Work to be completed:
Verbatim copy without images: repeat the records in full.

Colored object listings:
---------------

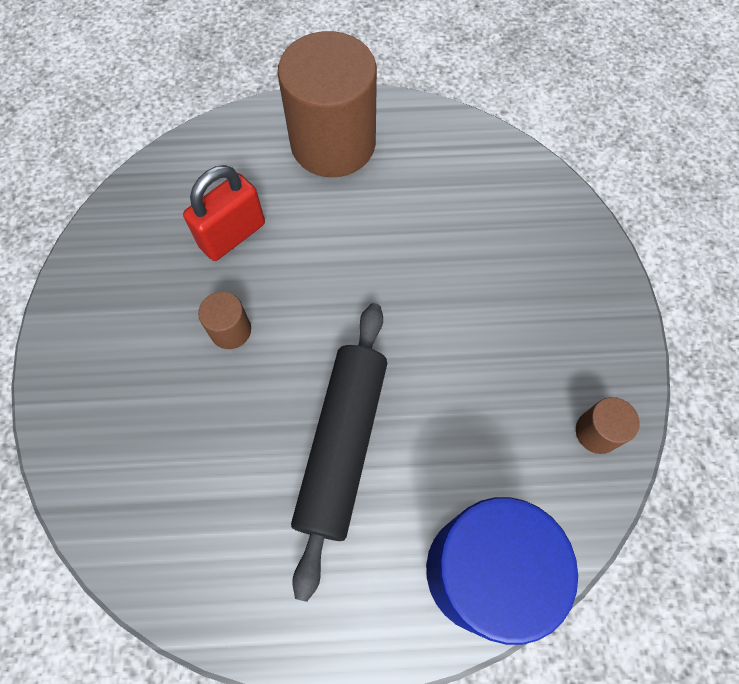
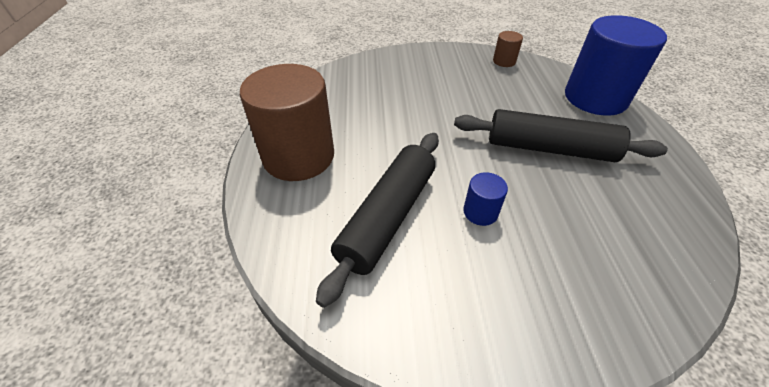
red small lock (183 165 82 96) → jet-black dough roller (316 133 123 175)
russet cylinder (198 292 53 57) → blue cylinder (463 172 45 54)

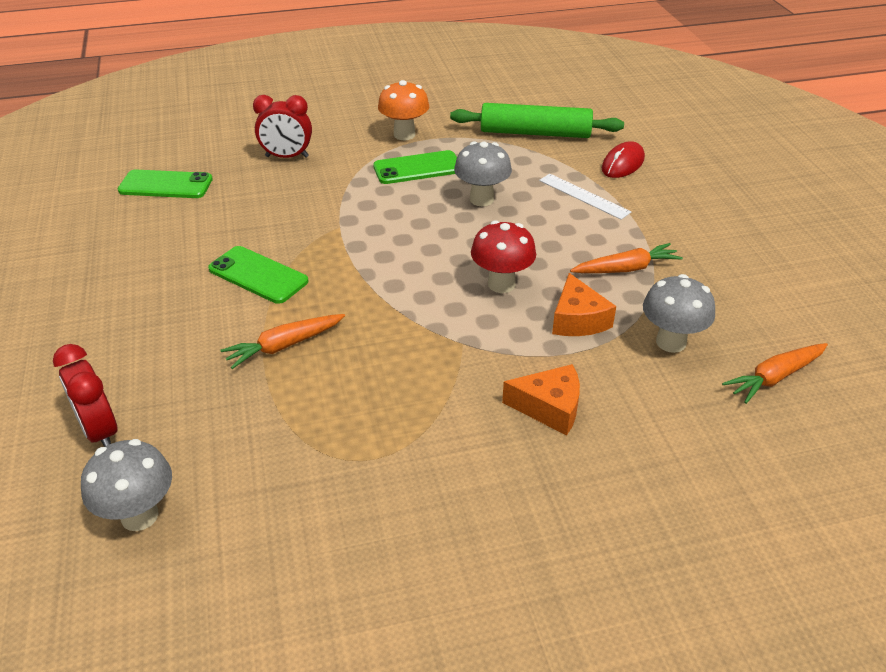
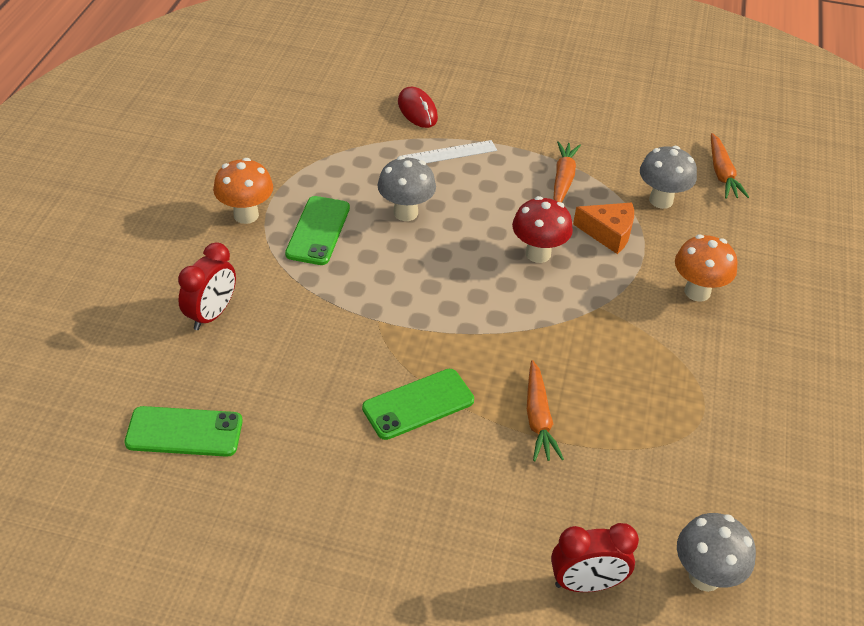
green dough roller (450 103 174 35) → -
orange cheese (502 364 78 71) → orange fungus (675 234 63 68)
green smartphone (118 170 95 28) → green smartphone (125 406 118 51), 60 degrees clockwise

---------------

Answer below:
red small lock (183 165 82 96) → jet-black dough roller (316 133 123 175)
russet cylinder (198 292 53 57) → blue cylinder (463 172 45 54)

green dough roller (450 103 174 35) → -
orange cheese (502 364 78 71) → orange fungus (675 234 63 68)
green smartphone (118 170 95 28) → green smartphone (125 406 118 51), 60 degrees clockwise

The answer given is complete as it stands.